### TO DO
Filter the material below so that only lines containing "schottky" remain.
::: EXERCISE INPUT :::
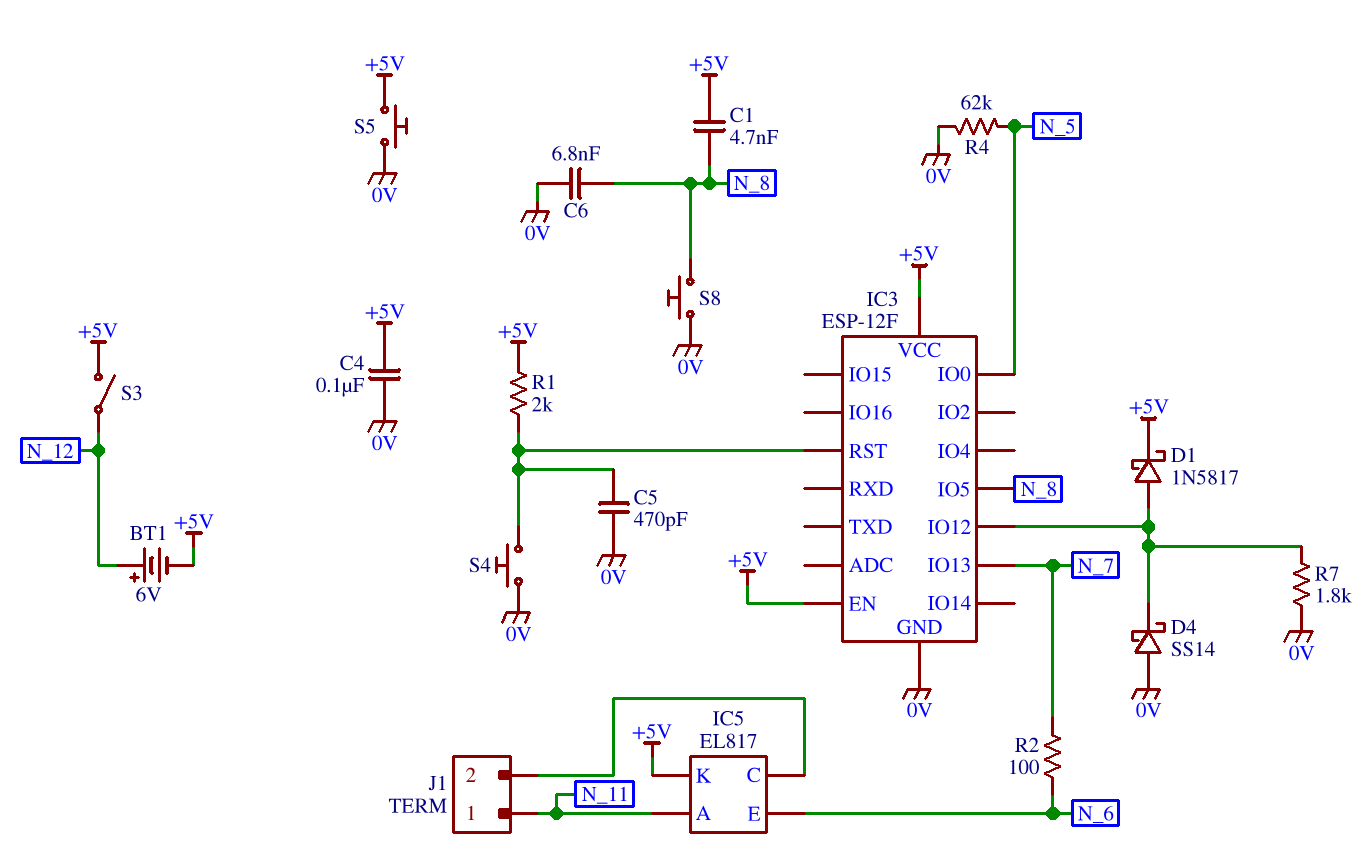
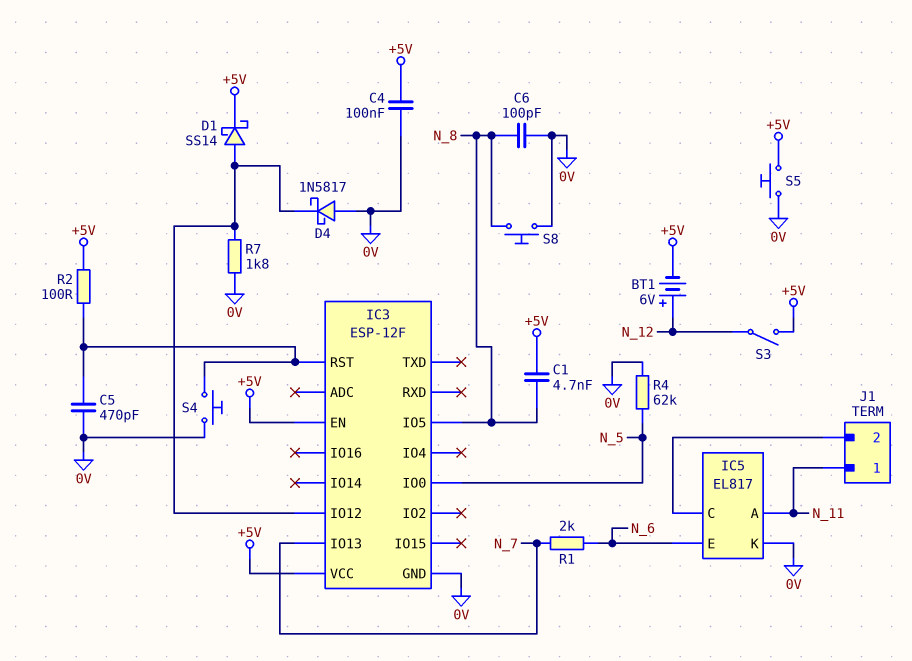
C6: 6.8nF (0V, N_8) -> 100pF (0V, N_8)
D1: schottky 1N5817 (A IC3/IO12, K +5V) -> schottky SS14 (A IC3/IO12, K +5V)
D4: schottky SS14 (A 0V, K IC3/IO12) -> schottky 1N5817 (A 0V, K IC3/IO12)
IC5 pin K: +5V -> 0V
R1: 2k (+5V, IC3/RST) -> 2k (N_6, N_7)
R2: 100 (N_6, N_7) -> 100 (+5V, IC3/RST)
:::
### WRITTEN SOLUTION
D1: schottky 1N5817 (A IC3/IO12, K +5V) -> schottky SS14 (A IC3/IO12, K +5V)
D4: schottky SS14 (A 0V, K IC3/IO12) -> schottky 1N5817 (A 0V, K IC3/IO12)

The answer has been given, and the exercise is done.